## Start

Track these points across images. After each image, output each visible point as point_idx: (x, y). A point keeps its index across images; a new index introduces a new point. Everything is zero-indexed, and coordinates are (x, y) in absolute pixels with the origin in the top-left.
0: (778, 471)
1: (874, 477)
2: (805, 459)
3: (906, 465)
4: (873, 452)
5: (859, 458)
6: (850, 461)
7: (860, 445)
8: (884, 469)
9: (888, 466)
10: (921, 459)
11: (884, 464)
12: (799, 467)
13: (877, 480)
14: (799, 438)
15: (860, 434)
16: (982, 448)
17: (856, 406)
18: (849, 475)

## End

■ **REQUIRED WORK**: Output these lines again without changing anything.

■ **WORKED SOLUTION**:
Track these points across images. After each image, output each visible point as point_idx: (x, y). A point keeps its index across images; a new index introduces a new point. Everything is zero-indexed, and coordinates are (x, y) in absolute pixels with the origin in the top-left.
0: (778, 471)
1: (874, 477)
2: (805, 459)
3: (906, 465)
4: (873, 452)
5: (859, 458)
6: (850, 461)
7: (860, 445)
8: (884, 469)
9: (888, 466)
10: (921, 459)
11: (884, 464)
12: (799, 467)
13: (877, 480)
14: (799, 438)
15: (860, 434)
16: (982, 448)
17: (856, 406)
18: (849, 475)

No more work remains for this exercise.